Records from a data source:
--- --- ---
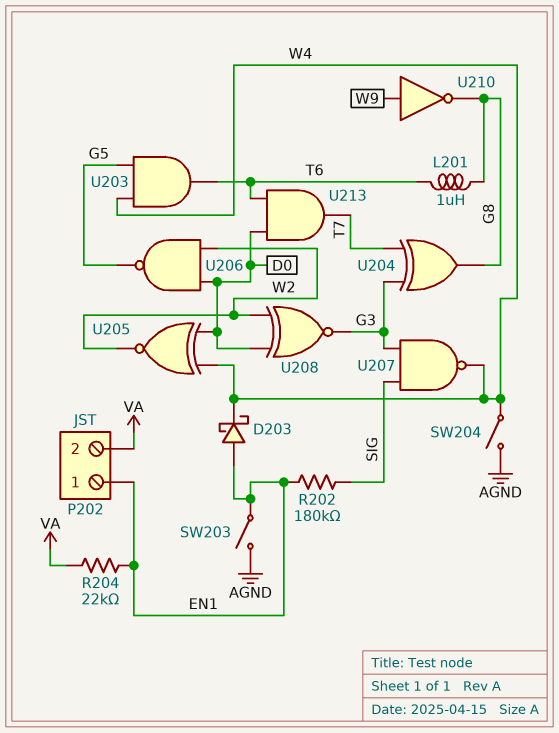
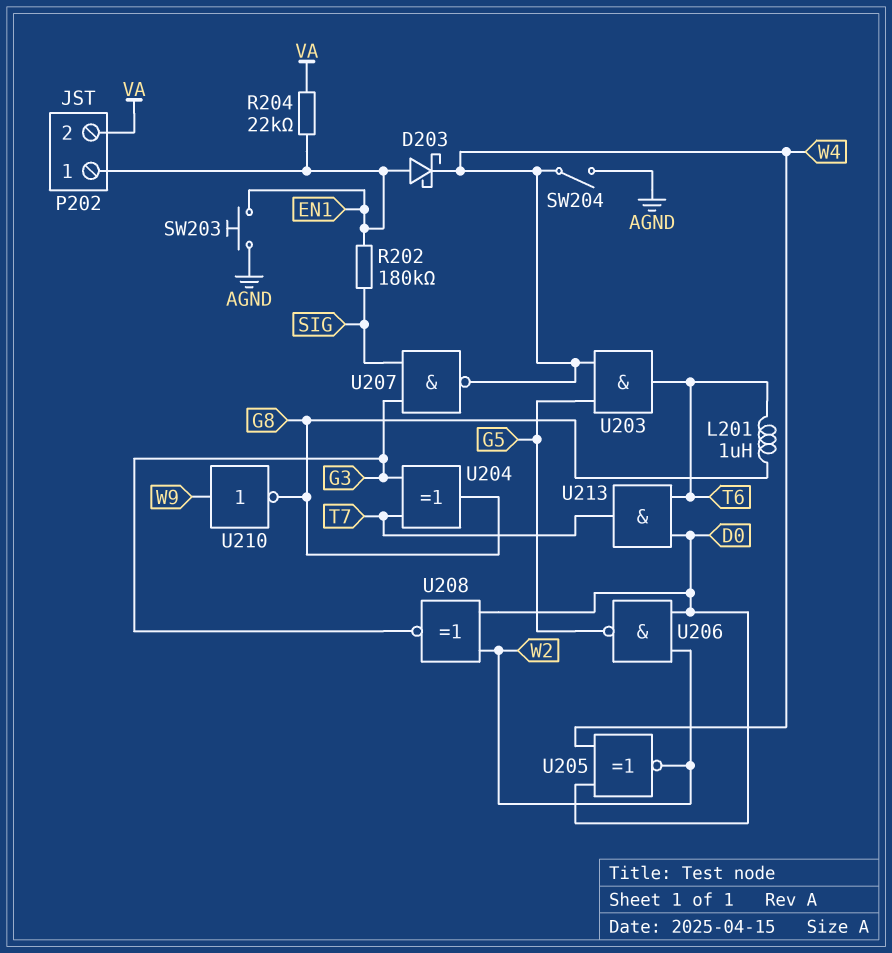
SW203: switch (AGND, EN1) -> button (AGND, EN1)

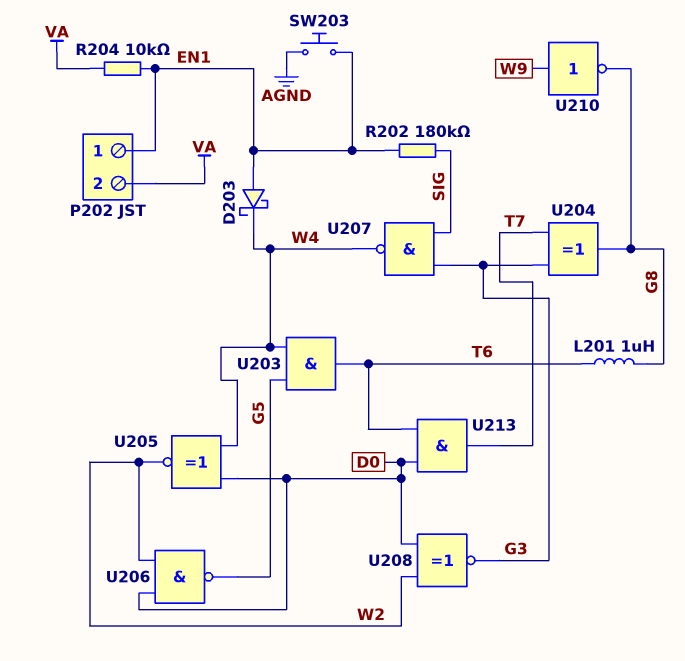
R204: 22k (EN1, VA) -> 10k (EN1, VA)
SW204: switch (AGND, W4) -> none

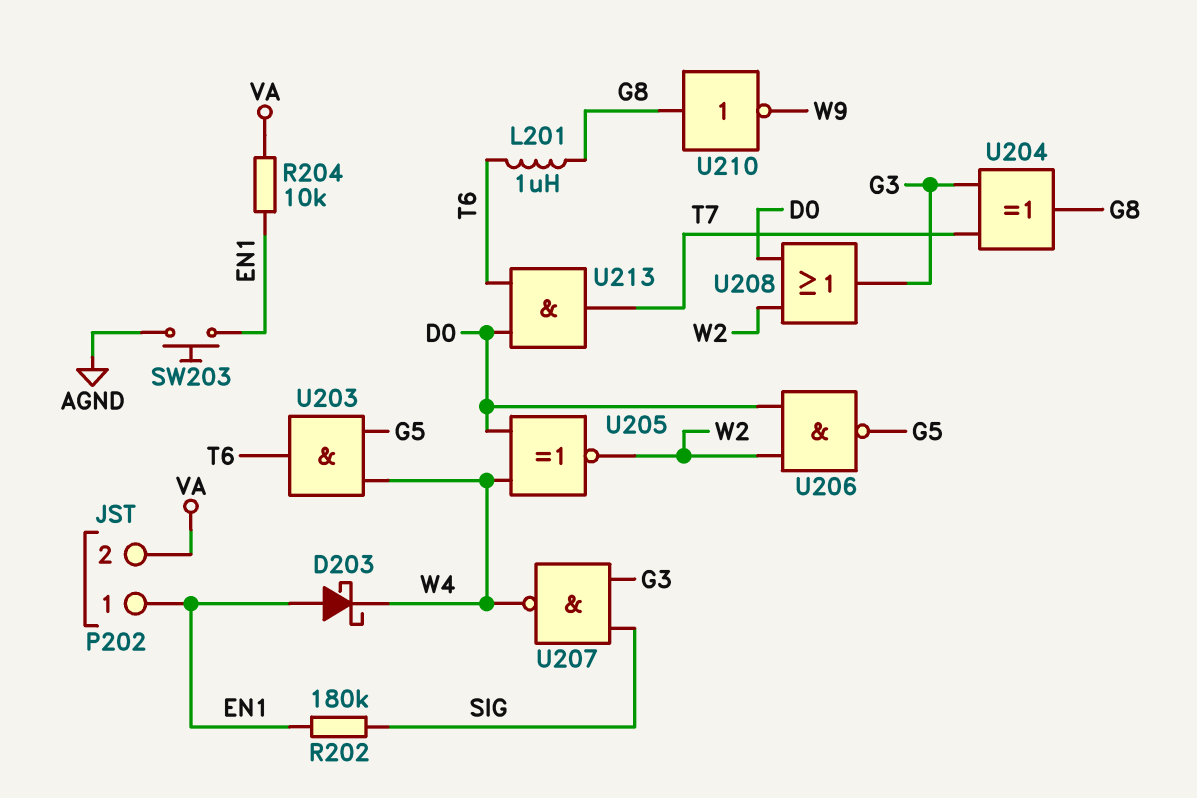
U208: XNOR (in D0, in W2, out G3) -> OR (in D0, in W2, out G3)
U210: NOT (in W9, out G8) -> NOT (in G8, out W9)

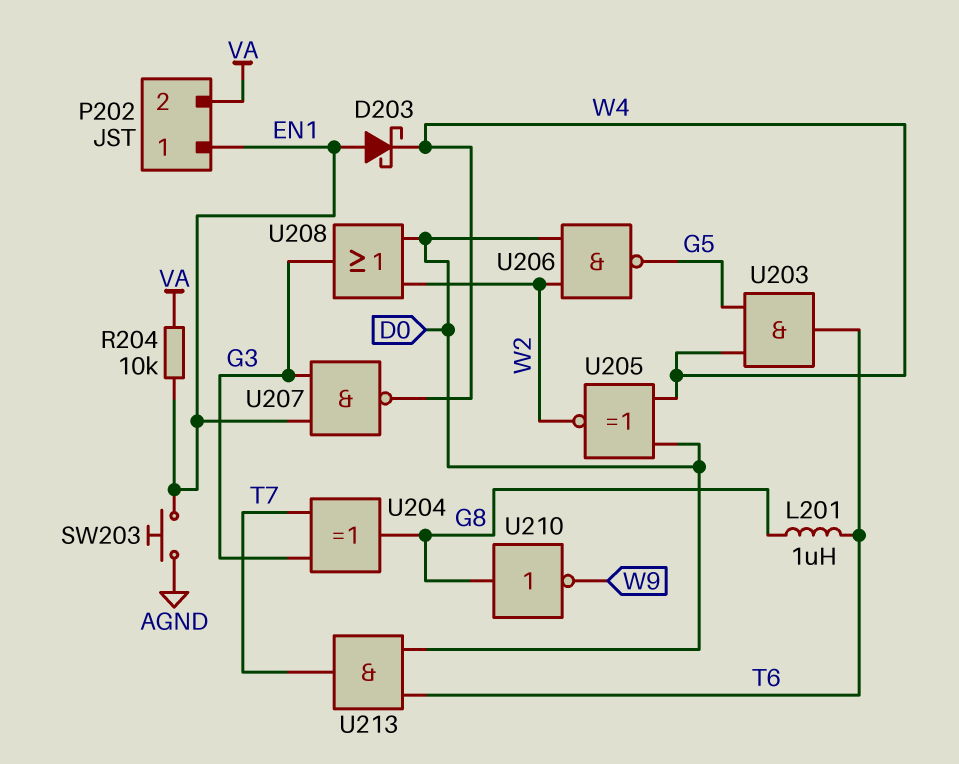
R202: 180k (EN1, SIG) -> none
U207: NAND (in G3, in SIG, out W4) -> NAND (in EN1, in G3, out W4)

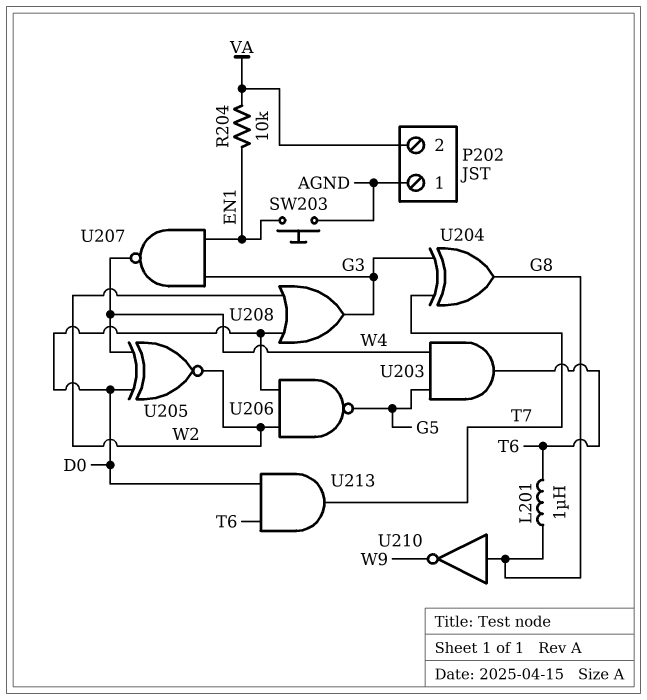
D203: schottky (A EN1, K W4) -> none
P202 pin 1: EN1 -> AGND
--- --- ---
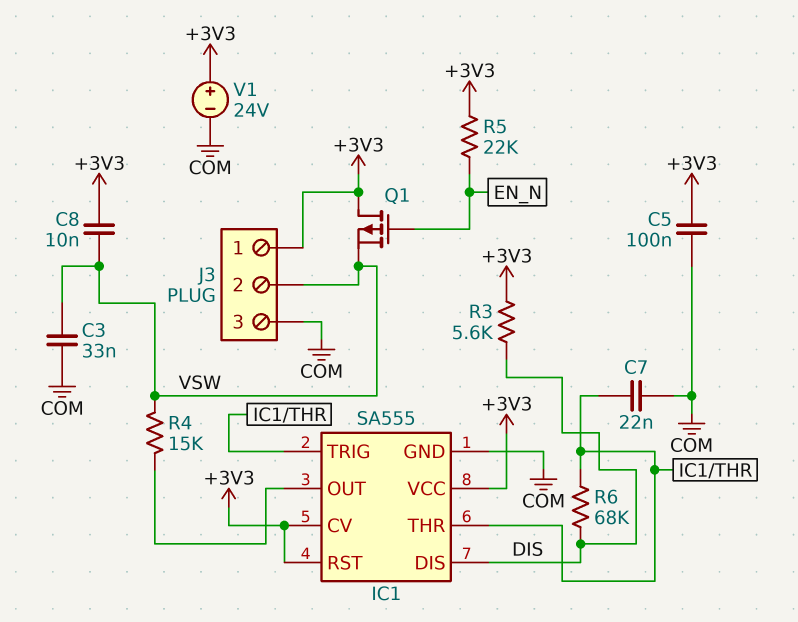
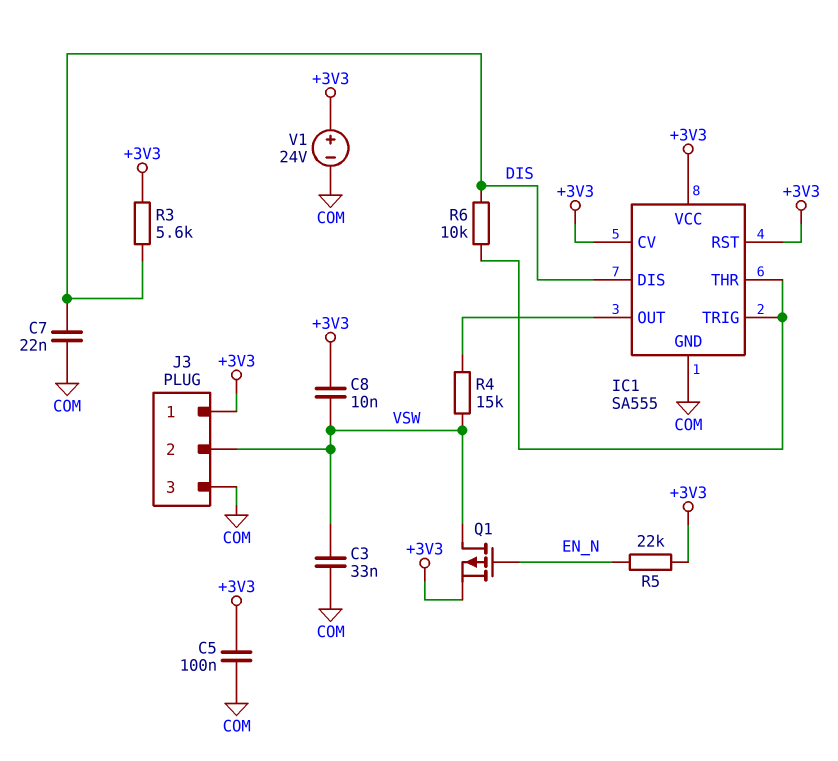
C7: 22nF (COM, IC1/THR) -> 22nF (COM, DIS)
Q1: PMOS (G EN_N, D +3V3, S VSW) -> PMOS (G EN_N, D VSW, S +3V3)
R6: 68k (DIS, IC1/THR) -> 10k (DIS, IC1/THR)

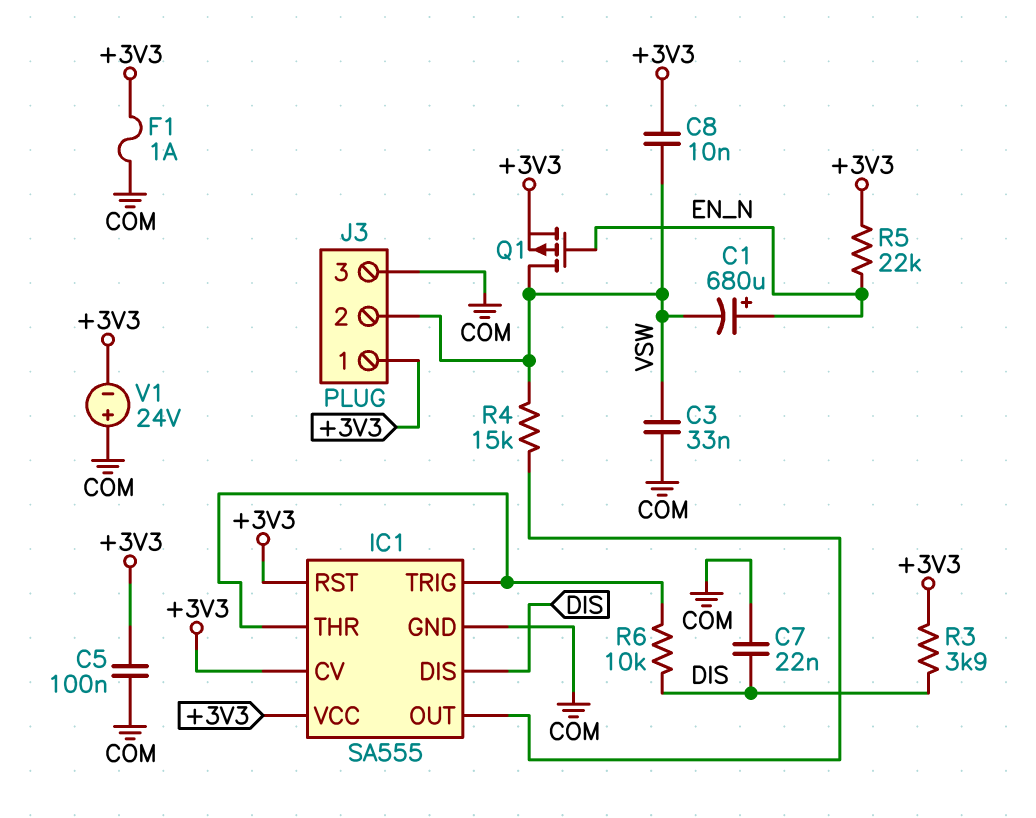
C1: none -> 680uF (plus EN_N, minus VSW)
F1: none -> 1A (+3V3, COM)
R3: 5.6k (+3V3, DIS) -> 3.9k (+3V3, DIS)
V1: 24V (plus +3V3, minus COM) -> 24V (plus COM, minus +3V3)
--- --- ---
:: WHAT NEEDS TO BE DONE ::
Could you repeat exactly the lines above from the line with "R3: 5.6k (+3V3, DIS) -> 3.9k (+3V3, DIS)" up to and including the line with "V1: 24V (plus", and only those?

:: ANSWER SECTION ::
R3: 5.6k (+3V3, DIS) -> 3.9k (+3V3, DIS)
V1: 24V (plus +3V3, minus COM) -> 24V (plus COM, minus +3V3)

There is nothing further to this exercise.